**DATA**

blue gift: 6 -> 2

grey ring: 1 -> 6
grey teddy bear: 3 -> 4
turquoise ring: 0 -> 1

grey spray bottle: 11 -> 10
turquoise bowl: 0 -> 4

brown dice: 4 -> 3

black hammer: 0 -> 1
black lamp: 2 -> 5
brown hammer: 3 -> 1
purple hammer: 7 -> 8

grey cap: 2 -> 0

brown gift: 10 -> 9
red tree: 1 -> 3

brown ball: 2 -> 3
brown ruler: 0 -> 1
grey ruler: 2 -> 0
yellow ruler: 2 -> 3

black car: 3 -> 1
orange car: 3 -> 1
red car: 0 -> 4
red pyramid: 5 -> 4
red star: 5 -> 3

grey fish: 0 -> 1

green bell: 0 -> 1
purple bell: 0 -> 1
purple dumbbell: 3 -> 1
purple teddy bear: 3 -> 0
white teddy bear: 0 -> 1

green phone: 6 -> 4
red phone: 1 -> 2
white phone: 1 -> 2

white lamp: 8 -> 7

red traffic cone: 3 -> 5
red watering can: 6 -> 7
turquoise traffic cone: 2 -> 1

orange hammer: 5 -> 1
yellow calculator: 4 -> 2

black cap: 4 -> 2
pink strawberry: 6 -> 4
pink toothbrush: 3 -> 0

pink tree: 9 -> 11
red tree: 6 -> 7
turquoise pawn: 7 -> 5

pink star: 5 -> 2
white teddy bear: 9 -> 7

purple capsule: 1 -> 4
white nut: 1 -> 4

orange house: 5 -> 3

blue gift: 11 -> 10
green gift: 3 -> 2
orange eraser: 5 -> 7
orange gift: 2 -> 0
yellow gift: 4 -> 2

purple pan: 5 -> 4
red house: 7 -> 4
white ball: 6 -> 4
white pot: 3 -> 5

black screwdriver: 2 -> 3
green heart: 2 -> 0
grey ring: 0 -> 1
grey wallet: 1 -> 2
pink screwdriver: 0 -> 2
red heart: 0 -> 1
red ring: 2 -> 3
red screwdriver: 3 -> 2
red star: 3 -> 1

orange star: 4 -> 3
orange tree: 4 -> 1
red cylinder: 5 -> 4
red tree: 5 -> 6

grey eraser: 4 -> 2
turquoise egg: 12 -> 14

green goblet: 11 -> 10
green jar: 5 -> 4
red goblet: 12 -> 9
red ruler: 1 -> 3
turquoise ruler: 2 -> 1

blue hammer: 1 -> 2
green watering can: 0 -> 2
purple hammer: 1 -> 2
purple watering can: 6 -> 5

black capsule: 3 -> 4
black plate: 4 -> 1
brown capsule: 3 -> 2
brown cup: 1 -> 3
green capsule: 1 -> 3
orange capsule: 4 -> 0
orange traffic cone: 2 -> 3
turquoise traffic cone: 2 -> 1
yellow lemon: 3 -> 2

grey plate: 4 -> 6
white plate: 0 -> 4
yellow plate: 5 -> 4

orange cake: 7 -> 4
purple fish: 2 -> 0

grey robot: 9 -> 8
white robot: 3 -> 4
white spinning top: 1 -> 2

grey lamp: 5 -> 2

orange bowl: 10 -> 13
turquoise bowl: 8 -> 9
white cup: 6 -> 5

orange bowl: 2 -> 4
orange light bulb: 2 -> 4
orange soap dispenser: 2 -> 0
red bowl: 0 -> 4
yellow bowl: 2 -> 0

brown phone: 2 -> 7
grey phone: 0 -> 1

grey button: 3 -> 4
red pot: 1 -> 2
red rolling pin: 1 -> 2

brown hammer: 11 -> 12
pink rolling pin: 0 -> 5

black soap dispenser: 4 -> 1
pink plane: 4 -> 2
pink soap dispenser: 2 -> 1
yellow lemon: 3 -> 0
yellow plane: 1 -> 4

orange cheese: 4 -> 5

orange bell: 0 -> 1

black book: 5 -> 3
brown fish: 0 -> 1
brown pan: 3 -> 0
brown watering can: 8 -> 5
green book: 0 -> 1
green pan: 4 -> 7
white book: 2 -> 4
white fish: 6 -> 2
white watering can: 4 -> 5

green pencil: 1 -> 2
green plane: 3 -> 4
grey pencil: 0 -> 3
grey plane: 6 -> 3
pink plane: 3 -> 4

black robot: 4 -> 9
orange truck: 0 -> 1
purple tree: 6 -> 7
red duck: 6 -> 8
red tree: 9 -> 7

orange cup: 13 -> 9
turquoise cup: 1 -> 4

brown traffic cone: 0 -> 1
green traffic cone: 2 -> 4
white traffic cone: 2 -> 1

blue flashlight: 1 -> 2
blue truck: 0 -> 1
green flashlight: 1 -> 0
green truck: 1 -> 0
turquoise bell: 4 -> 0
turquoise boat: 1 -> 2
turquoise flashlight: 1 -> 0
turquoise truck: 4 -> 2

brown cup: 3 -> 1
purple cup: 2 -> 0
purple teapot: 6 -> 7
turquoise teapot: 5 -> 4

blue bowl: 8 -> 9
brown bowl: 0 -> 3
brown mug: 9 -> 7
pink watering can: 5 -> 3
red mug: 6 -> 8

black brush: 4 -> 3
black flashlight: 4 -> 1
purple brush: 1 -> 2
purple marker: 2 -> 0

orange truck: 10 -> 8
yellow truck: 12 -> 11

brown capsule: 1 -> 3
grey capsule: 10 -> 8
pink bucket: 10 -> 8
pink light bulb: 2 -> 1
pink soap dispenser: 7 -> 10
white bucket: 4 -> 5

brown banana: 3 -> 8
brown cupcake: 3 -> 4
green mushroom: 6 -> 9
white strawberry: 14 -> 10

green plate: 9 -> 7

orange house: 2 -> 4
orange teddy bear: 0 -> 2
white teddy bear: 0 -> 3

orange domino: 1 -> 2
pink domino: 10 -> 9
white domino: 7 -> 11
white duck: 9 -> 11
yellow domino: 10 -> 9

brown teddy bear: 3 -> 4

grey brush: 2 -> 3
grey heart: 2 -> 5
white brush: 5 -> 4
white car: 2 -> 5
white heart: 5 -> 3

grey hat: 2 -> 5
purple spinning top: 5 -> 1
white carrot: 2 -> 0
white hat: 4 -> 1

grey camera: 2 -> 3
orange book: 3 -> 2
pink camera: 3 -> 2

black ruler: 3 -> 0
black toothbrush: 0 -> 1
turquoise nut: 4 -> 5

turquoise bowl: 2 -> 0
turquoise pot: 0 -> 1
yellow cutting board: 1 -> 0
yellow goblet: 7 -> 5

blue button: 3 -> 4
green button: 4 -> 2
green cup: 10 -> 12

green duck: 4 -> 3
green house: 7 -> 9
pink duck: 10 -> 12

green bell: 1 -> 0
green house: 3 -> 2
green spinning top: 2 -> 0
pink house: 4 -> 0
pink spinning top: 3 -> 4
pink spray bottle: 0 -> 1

**ASSIGNMENT**
From the records above, transcribe exactly the run of lines that opens with the line holding "orange bowl: 2 -> 4" and closes with the line holding "grey hat: 2 -> 5", both included.

**WRITTEN REPLY**
orange bowl: 2 -> 4
orange light bulb: 2 -> 4
orange soap dispenser: 2 -> 0
red bowl: 0 -> 4
yellow bowl: 2 -> 0

brown phone: 2 -> 7
grey phone: 0 -> 1

grey button: 3 -> 4
red pot: 1 -> 2
red rolling pin: 1 -> 2

brown hammer: 11 -> 12
pink rolling pin: 0 -> 5

black soap dispenser: 4 -> 1
pink plane: 4 -> 2
pink soap dispenser: 2 -> 1
yellow lemon: 3 -> 0
yellow plane: 1 -> 4

orange cheese: 4 -> 5

orange bell: 0 -> 1

black book: 5 -> 3
brown fish: 0 -> 1
brown pan: 3 -> 0
brown watering can: 8 -> 5
green book: 0 -> 1
green pan: 4 -> 7
white book: 2 -> 4
white fish: 6 -> 2
white watering can: 4 -> 5

green pencil: 1 -> 2
green plane: 3 -> 4
grey pencil: 0 -> 3
grey plane: 6 -> 3
pink plane: 3 -> 4

black robot: 4 -> 9
orange truck: 0 -> 1
purple tree: 6 -> 7
red duck: 6 -> 8
red tree: 9 -> 7

orange cup: 13 -> 9
turquoise cup: 1 -> 4

brown traffic cone: 0 -> 1
green traffic cone: 2 -> 4
white traffic cone: 2 -> 1

blue flashlight: 1 -> 2
blue truck: 0 -> 1
green flashlight: 1 -> 0
green truck: 1 -> 0
turquoise bell: 4 -> 0
turquoise boat: 1 -> 2
turquoise flashlight: 1 -> 0
turquoise truck: 4 -> 2

brown cup: 3 -> 1
purple cup: 2 -> 0
purple teapot: 6 -> 7
turquoise teapot: 5 -> 4

blue bowl: 8 -> 9
brown bowl: 0 -> 3
brown mug: 9 -> 7
pink watering can: 5 -> 3
red mug: 6 -> 8

black brush: 4 -> 3
black flashlight: 4 -> 1
purple brush: 1 -> 2
purple marker: 2 -> 0

orange truck: 10 -> 8
yellow truck: 12 -> 11

brown capsule: 1 -> 3
grey capsule: 10 -> 8
pink bucket: 10 -> 8
pink light bulb: 2 -> 1
pink soap dispenser: 7 -> 10
white bucket: 4 -> 5

brown banana: 3 -> 8
brown cupcake: 3 -> 4
green mushroom: 6 -> 9
white strawberry: 14 -> 10

green plate: 9 -> 7

orange house: 2 -> 4
orange teddy bear: 0 -> 2
white teddy bear: 0 -> 3

orange domino: 1 -> 2
pink domino: 10 -> 9
white domino: 7 -> 11
white duck: 9 -> 11
yellow domino: 10 -> 9

brown teddy bear: 3 -> 4

grey brush: 2 -> 3
grey heart: 2 -> 5
white brush: 5 -> 4
white car: 2 -> 5
white heart: 5 -> 3

grey hat: 2 -> 5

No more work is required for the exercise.